** Opening DATA FOR PROCESSING block **

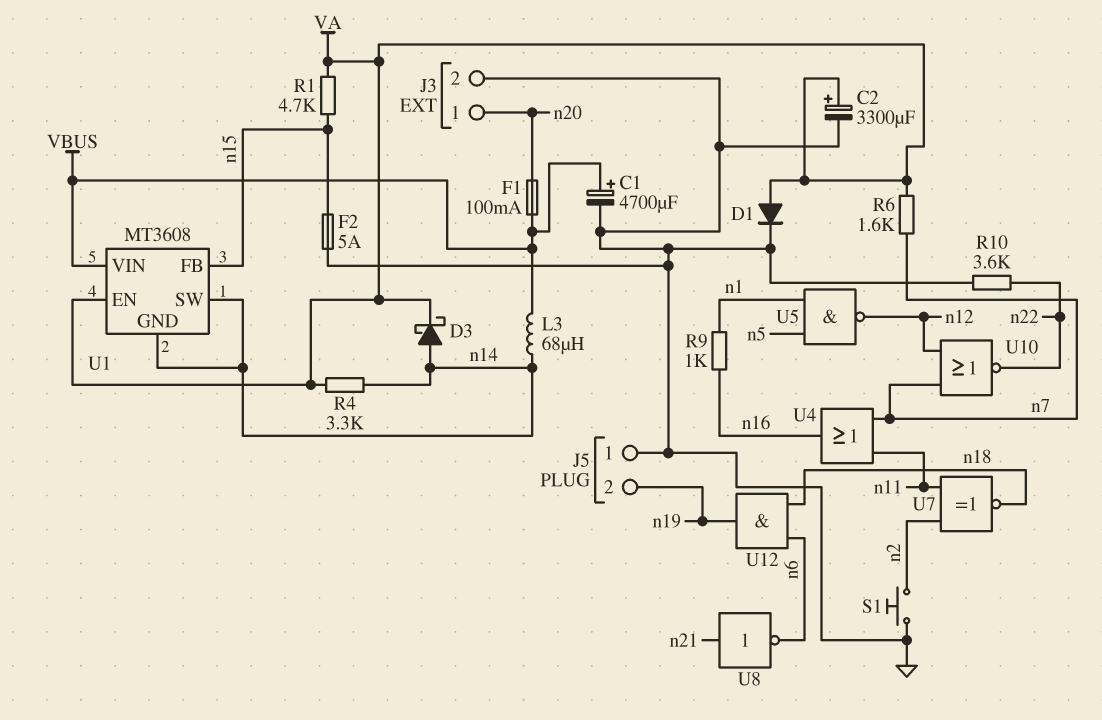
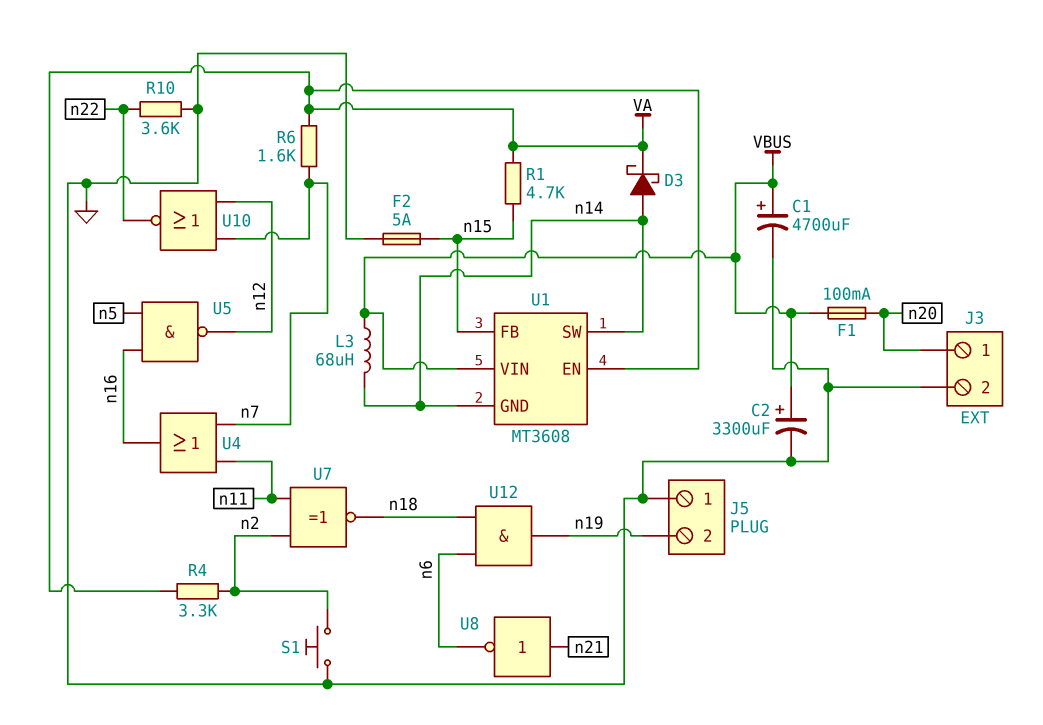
C2: 3300uF (plus VA, minus GND) -> 3300uF (plus VBUS, minus GND)
D1: diode (A VA, K GND) -> none
R4: 3.3k (VA, n14) -> 3.3k (VA, n2)
R9: 1k (n1, n16) -> none
U5: NAND (in n1, in n5, out n12) -> NAND (in n5, in n16, out n12)

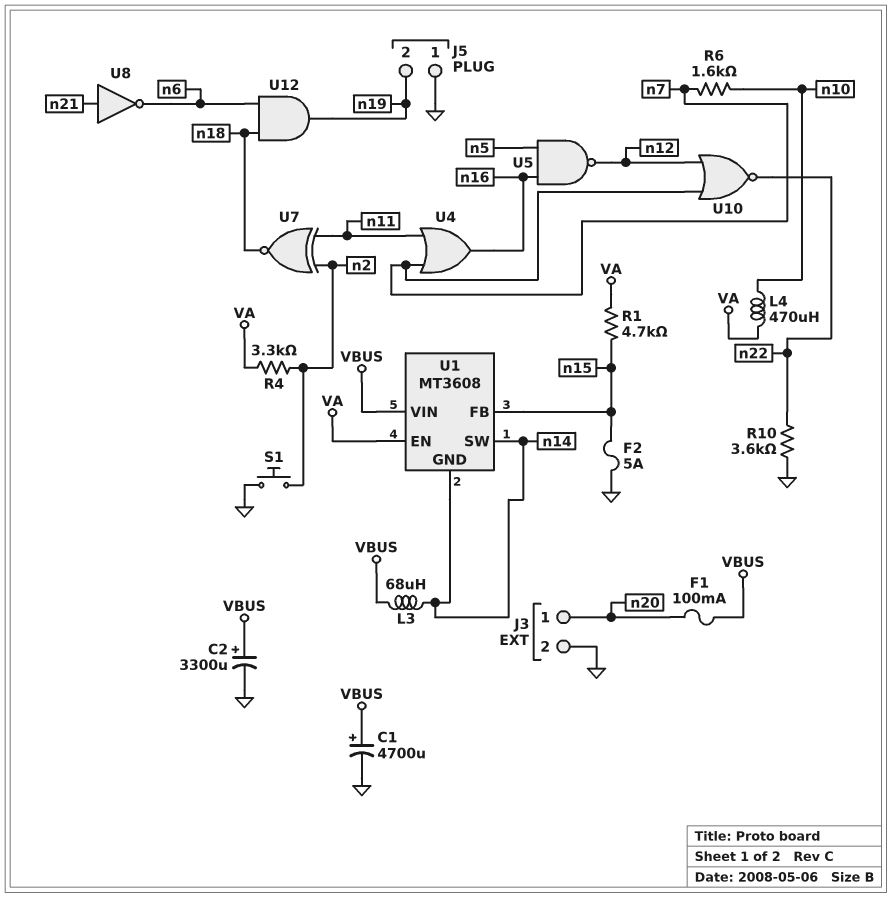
D3: schottky (A n14, K VA) -> none
L4: none -> 470uH (VA, n10)
R6: 1.6k (VA, n7) -> 1.6k (n7, n10)

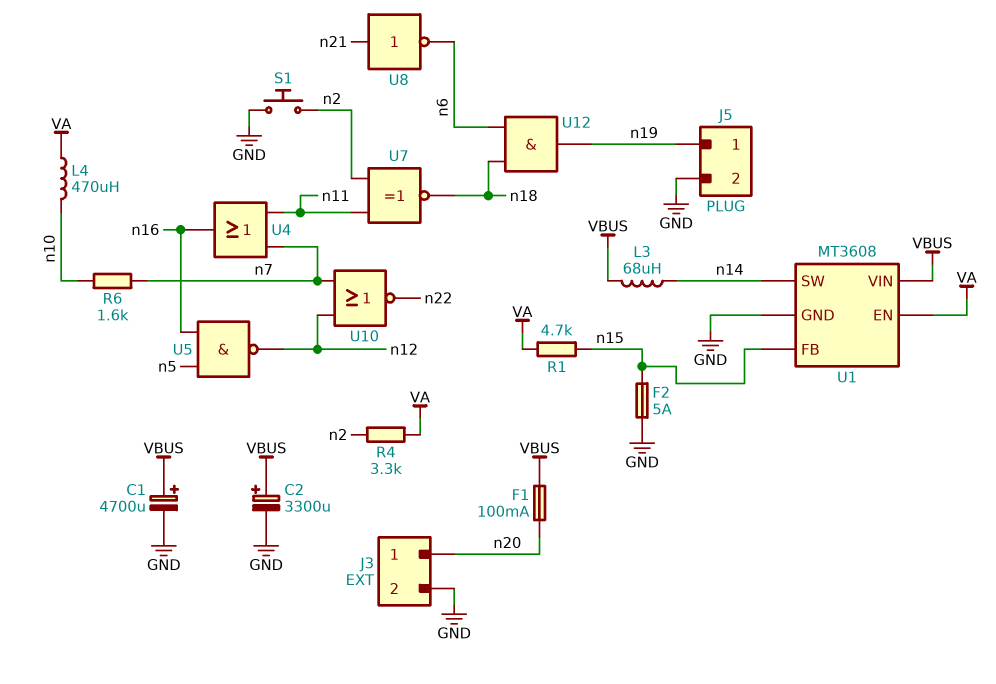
J5 pin 1: GND -> n19
J5 pin 2: n19 -> GND
R10: 3.6k (GND, n22) -> none
U1 pin GND: n14 -> GND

** Closing DATA FOR PROCESSING block **

* WHAT IS REQUIRED *
Nothing in the entries above should change when they are printed again, except that the pictures are dropped.

* TASK OUTPUT *
C2: 3300uF (plus VA, minus GND) -> 3300uF (plus VBUS, minus GND)
D1: diode (A VA, K GND) -> none
R4: 3.3k (VA, n14) -> 3.3k (VA, n2)
R9: 1k (n1, n16) -> none
U5: NAND (in n1, in n5, out n12) -> NAND (in n5, in n16, out n12)

D3: schottky (A n14, K VA) -> none
L4: none -> 470uH (VA, n10)
R6: 1.6k (VA, n7) -> 1.6k (n7, n10)

J5 pin 1: GND -> n19
J5 pin 2: n19 -> GND
R10: 3.6k (GND, n22) -> none
U1 pin GND: n14 -> GND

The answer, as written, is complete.